AIM OF THE TASK - In the lines below, look for "SCALE". Copy each line where it appears.

MATERIALS PROVIDED -
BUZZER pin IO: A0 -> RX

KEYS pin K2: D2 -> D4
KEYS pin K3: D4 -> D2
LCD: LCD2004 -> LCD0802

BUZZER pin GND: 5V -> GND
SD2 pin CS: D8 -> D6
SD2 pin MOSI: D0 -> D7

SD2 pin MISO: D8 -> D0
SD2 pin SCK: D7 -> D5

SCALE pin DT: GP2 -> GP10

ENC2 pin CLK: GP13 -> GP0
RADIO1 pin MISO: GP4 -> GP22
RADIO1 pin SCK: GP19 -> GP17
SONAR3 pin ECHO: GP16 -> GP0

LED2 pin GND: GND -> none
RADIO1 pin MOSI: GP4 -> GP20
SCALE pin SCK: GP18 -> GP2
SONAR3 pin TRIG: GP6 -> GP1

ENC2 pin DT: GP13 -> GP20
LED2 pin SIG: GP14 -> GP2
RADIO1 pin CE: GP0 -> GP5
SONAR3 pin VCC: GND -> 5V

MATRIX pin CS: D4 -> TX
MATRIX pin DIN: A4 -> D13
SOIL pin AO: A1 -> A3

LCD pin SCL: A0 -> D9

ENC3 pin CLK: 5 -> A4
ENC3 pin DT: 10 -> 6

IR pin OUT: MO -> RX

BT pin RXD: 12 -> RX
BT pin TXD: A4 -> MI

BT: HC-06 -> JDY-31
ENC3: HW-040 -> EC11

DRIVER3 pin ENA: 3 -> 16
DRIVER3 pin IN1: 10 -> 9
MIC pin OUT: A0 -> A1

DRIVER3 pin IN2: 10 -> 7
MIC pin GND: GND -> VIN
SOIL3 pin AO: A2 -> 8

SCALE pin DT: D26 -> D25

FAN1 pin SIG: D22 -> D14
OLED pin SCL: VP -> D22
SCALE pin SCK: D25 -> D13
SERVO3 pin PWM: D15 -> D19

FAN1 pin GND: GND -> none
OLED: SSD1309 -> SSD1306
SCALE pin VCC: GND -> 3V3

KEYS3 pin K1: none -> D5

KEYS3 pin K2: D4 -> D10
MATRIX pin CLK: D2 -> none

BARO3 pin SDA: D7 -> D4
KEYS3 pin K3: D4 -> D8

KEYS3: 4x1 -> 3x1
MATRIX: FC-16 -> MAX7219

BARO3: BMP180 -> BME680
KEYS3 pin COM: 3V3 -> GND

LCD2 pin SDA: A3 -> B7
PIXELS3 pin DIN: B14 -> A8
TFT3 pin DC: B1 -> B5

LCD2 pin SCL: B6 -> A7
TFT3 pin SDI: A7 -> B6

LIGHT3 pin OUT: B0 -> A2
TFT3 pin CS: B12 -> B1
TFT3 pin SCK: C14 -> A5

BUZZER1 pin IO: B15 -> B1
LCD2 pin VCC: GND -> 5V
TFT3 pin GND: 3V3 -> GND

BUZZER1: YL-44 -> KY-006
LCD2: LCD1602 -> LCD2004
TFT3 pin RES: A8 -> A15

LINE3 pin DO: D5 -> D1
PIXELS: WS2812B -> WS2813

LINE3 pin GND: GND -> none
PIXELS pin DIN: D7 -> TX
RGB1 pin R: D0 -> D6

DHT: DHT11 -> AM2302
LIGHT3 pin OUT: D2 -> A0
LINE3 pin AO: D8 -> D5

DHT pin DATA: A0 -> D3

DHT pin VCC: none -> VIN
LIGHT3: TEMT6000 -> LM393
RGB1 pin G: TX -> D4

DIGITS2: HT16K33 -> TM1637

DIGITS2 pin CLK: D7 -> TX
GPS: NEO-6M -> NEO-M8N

SOLUTION TO THIS PROBLEM -
SCALE pin DT: GP2 -> GP10
SCALE pin SCK: GP18 -> GP2
SCALE pin DT: D26 -> D25
SCALE pin SCK: D25 -> D13
SCALE pin VCC: GND -> 3V3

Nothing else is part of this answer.